§ **AIM OF THE EXERCISE**: The data is to be set down once more, exactly as it reads.

§ **DATA SHOWN**:
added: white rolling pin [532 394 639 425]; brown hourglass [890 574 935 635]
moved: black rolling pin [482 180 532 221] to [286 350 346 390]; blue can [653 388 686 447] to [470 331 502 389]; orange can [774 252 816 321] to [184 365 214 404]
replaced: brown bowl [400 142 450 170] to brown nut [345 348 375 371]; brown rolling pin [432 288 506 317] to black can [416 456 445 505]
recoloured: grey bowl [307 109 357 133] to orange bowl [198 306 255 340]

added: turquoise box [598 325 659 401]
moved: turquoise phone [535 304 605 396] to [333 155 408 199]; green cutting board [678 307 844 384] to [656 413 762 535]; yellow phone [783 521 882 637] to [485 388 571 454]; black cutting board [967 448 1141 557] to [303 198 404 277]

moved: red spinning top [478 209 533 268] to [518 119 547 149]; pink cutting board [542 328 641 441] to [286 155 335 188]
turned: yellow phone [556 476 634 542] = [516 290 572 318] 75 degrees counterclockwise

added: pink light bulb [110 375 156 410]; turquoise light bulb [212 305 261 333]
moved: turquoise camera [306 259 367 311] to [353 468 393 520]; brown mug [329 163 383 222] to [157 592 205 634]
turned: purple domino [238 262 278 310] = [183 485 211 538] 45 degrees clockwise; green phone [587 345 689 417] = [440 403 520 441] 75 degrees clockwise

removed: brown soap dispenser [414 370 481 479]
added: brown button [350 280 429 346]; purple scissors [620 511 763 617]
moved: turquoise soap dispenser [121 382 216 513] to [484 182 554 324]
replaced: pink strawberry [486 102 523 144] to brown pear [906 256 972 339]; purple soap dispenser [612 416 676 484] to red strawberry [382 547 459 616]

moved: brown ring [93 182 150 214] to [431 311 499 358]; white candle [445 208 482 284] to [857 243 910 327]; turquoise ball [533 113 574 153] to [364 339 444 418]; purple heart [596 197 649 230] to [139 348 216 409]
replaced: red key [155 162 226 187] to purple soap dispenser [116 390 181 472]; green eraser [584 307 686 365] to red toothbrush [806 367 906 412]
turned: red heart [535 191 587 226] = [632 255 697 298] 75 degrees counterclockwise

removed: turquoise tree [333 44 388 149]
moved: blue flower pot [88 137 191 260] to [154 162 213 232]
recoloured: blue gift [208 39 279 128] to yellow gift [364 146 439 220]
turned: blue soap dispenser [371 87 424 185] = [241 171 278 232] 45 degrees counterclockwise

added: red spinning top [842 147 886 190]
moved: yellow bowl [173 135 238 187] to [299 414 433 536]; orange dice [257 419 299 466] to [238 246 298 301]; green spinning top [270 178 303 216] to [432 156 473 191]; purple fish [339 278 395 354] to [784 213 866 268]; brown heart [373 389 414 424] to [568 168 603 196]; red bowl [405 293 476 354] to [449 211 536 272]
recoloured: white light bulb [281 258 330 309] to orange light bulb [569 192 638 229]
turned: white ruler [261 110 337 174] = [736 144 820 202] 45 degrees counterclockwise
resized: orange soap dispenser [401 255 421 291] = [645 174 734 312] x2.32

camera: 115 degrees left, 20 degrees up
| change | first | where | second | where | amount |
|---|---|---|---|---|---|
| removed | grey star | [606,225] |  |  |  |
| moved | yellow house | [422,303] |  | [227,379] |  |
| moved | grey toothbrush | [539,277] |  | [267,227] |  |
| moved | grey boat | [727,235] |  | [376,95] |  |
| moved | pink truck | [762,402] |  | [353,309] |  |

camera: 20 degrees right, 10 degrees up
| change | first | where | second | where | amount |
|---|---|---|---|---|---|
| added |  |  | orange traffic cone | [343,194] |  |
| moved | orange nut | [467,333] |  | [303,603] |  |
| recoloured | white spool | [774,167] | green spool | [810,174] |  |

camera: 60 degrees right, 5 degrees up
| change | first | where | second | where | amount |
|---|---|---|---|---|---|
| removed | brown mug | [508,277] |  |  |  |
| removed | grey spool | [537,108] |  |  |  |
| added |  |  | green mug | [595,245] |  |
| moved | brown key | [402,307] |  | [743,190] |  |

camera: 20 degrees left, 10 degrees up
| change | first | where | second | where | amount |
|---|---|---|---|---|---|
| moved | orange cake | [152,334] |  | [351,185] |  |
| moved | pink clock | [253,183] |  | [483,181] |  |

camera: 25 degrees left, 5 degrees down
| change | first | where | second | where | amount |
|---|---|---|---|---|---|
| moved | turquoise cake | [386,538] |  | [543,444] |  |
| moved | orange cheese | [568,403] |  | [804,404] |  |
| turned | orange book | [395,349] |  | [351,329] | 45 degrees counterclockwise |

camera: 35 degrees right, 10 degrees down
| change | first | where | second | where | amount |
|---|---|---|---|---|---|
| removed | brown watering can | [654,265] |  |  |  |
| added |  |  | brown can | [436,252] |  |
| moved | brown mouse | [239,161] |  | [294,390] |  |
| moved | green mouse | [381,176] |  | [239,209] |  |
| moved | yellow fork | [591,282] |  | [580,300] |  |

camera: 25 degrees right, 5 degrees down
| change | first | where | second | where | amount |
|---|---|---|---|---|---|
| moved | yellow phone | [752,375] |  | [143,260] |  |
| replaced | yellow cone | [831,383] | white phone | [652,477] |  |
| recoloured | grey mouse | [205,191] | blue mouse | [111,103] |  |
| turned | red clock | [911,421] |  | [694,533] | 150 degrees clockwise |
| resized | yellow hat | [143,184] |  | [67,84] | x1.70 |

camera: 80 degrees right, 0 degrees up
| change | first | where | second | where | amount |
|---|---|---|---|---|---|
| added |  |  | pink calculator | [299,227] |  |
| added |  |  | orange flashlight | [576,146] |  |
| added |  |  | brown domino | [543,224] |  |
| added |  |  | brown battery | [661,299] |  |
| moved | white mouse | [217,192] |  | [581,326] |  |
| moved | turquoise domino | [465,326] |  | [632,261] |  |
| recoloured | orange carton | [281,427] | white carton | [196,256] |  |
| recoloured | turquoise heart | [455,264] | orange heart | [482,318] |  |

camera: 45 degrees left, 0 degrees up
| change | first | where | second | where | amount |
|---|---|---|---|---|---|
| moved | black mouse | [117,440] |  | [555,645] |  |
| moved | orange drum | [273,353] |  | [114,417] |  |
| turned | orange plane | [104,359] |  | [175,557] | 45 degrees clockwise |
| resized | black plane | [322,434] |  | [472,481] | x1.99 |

§ **WRITTEN ANSWER**:
added: white rolling pin [532 394 639 425]; brown hourglass [890 574 935 635]
moved: black rolling pin [482 180 532 221] to [286 350 346 390]; blue can [653 388 686 447] to [470 331 502 389]; orange can [774 252 816 321] to [184 365 214 404]
replaced: brown bowl [400 142 450 170] to brown nut [345 348 375 371]; brown rolling pin [432 288 506 317] to black can [416 456 445 505]
recoloured: grey bowl [307 109 357 133] to orange bowl [198 306 255 340]

added: turquoise box [598 325 659 401]
moved: turquoise phone [535 304 605 396] to [333 155 408 199]; green cutting board [678 307 844 384] to [656 413 762 535]; yellow phone [783 521 882 637] to [485 388 571 454]; black cutting board [967 448 1141 557] to [303 198 404 277]

moved: red spinning top [478 209 533 268] to [518 119 547 149]; pink cutting board [542 328 641 441] to [286 155 335 188]
turned: yellow phone [556 476 634 542] = [516 290 572 318] 75 degrees counterclockwise

added: pink light bulb [110 375 156 410]; turquoise light bulb [212 305 261 333]
moved: turquoise camera [306 259 367 311] to [353 468 393 520]; brown mug [329 163 383 222] to [157 592 205 634]
turned: purple domino [238 262 278 310] = [183 485 211 538] 45 degrees clockwise; green phone [587 345 689 417] = [440 403 520 441] 75 degrees clockwise

removed: brown soap dispenser [414 370 481 479]
added: brown button [350 280 429 346]; purple scissors [620 511 763 617]
moved: turquoise soap dispenser [121 382 216 513] to [484 182 554 324]
replaced: pink strawberry [486 102 523 144] to brown pear [906 256 972 339]; purple soap dispenser [612 416 676 484] to red strawberry [382 547 459 616]

moved: brown ring [93 182 150 214] to [431 311 499 358]; white candle [445 208 482 284] to [857 243 910 327]; turquoise ball [533 113 574 153] to [364 339 444 418]; purple heart [596 197 649 230] to [139 348 216 409]
replaced: red key [155 162 226 187] to purple soap dispenser [116 390 181 472]; green eraser [584 307 686 365] to red toothbrush [806 367 906 412]
turned: red heart [535 191 587 226] = [632 255 697 298] 75 degrees counterclockwise

removed: turquoise tree [333 44 388 149]
moved: blue flower pot [88 137 191 260] to [154 162 213 232]
recoloured: blue gift [208 39 279 128] to yellow gift [364 146 439 220]
turned: blue soap dispenser [371 87 424 185] = [241 171 278 232] 45 degrees counterclockwise

added: red spinning top [842 147 886 190]
moved: yellow bowl [173 135 238 187] to [299 414 433 536]; orange dice [257 419 299 466] to [238 246 298 301]; green spinning top [270 178 303 216] to [432 156 473 191]; purple fish [339 278 395 354] to [784 213 866 268]; brown heart [373 389 414 424] to [568 168 603 196]; red bowl [405 293 476 354] to [449 211 536 272]
recoloured: white light bulb [281 258 330 309] to orange light bulb [569 192 638 229]
turned: white ruler [261 110 337 174] = [736 144 820 202] 45 degrees counterclockwise
resized: orange soap dispenser [401 255 421 291] = [645 174 734 312] x2.32

camera: 115 degrees left, 20 degrees up
| change | first | where | second | where | amount |
|---|---|---|---|---|---|
| removed | grey star | [606,225] |  |  |  |
| moved | yellow house | [422,303] |  | [227,379] |  |
| moved | grey toothbrush | [539,277] |  | [267,227] |  |
| moved | grey boat | [727,235] |  | [376,95] |  |
| moved | pink truck | [762,402] |  | [353,309] |  |

camera: 20 degrees right, 10 degrees up
| change | first | where | second | where | amount |
|---|---|---|---|---|---|
| added |  |  | orange traffic cone | [343,194] |  |
| moved | orange nut | [467,333] |  | [303,603] |  |
| recoloured | white spool | [774,167] | green spool | [810,174] |  |

camera: 60 degrees right, 5 degrees up
| change | first | where | second | where | amount |
|---|---|---|---|---|---|
| removed | brown mug | [508,277] |  |  |  |
| removed | grey spool | [537,108] |  |  |  |
| added |  |  | green mug | [595,245] |  |
| moved | brown key | [402,307] |  | [743,190] |  |

camera: 20 degrees left, 10 degrees up
| change | first | where | second | where | amount |
|---|---|---|---|---|---|
| moved | orange cake | [152,334] |  | [351,185] |  |
| moved | pink clock | [253,183] |  | [483,181] |  |

camera: 25 degrees left, 5 degrees down
| change | first | where | second | where | amount |
|---|---|---|---|---|---|
| moved | turquoise cake | [386,538] |  | [543,444] |  |
| moved | orange cheese | [568,403] |  | [804,404] |  |
| turned | orange book | [395,349] |  | [351,329] | 45 degrees counterclockwise |

camera: 35 degrees right, 10 degrees down
| change | first | where | second | where | amount |
|---|---|---|---|---|---|
| removed | brown watering can | [654,265] |  |  |  |
| added |  |  | brown can | [436,252] |  |
| moved | brown mouse | [239,161] |  | [294,390] |  |
| moved | green mouse | [381,176] |  | [239,209] |  |
| moved | yellow fork | [591,282] |  | [580,300] |  |

camera: 25 degrees right, 5 degrees down
| change | first | where | second | where | amount |
|---|---|---|---|---|---|
| moved | yellow phone | [752,375] |  | [143,260] |  |
| replaced | yellow cone | [831,383] | white phone | [652,477] |  |
| recoloured | grey mouse | [205,191] | blue mouse | [111,103] |  |
| turned | red clock | [911,421] |  | [694,533] | 150 degrees clockwise |
| resized | yellow hat | [143,184] |  | [67,84] | x1.70 |

camera: 80 degrees right, 0 degrees up
| change | first | where | second | where | amount |
|---|---|---|---|---|---|
| added |  |  | pink calculator | [299,227] |  |
| added |  |  | orange flashlight | [576,146] |  |
| added |  |  | brown domino | [543,224] |  |
| added |  |  | brown battery | [661,299] |  |
| moved | white mouse | [217,192] |  | [581,326] |  |
| moved | turquoise domino | [465,326] |  | [632,261] |  |
| recoloured | orange carton | [281,427] | white carton | [196,256] |  |
| recoloured | turquoise heart | [455,264] | orange heart | [482,318] |  |

camera: 45 degrees left, 0 degrees up
| change | first | where | second | where | amount |
|---|---|---|---|---|---|
| moved | black mouse | [117,440] |  | [555,645] |  |
| moved | orange drum | [273,353] |  | [114,417] |  |
| turned | orange plane | [104,359] |  | [175,557] | 45 degrees clockwise |
| resized | black plane | [322,434] |  | [472,481] | x1.99 |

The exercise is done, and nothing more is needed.